Exercise
Only the text should be kept: print every entry below exactly and leave each image out.
+--
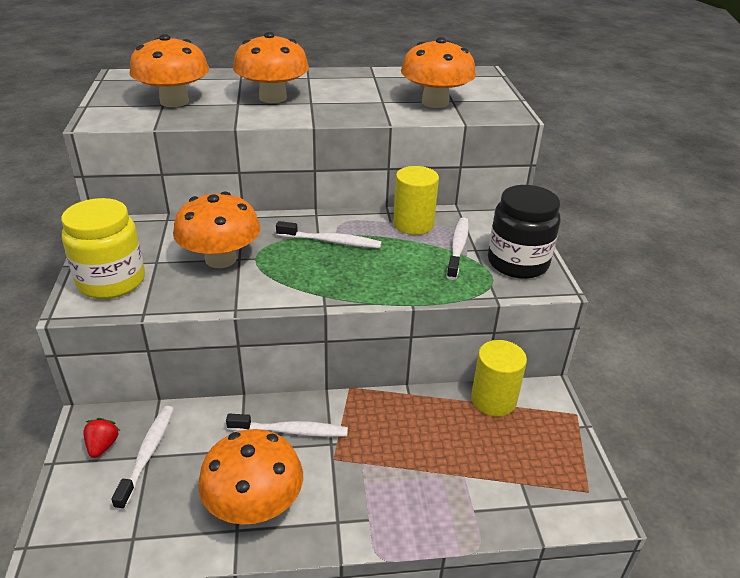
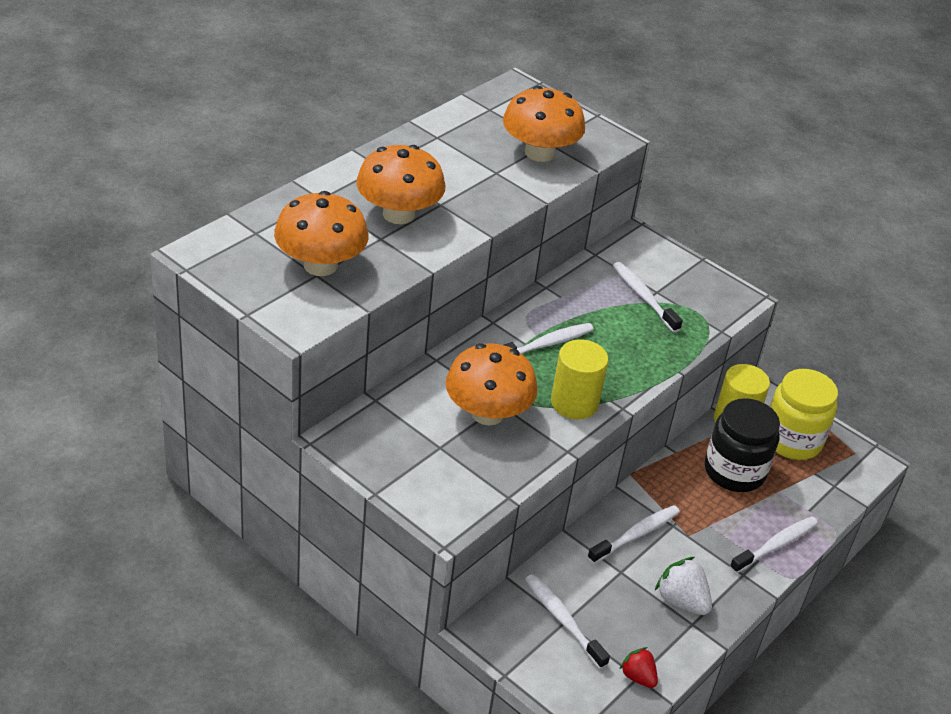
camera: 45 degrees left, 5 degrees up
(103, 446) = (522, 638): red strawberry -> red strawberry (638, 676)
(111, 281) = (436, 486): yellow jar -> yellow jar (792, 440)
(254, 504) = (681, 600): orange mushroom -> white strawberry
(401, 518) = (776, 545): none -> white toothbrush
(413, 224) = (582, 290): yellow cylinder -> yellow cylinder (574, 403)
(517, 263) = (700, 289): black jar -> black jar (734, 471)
+--
Task solution
camera: 45 degrees left, 5 degrees up
(103, 446) = (522, 638): red strawberry -> red strawberry (638, 676)
(111, 281) = (436, 486): yellow jar -> yellow jar (792, 440)
(254, 504) = (681, 600): orange mushroom -> white strawberry
(401, 518) = (776, 545): none -> white toothbrush
(413, 224) = (582, 290): yellow cylinder -> yellow cylinder (574, 403)
(517, 263) = (700, 289): black jar -> black jar (734, 471)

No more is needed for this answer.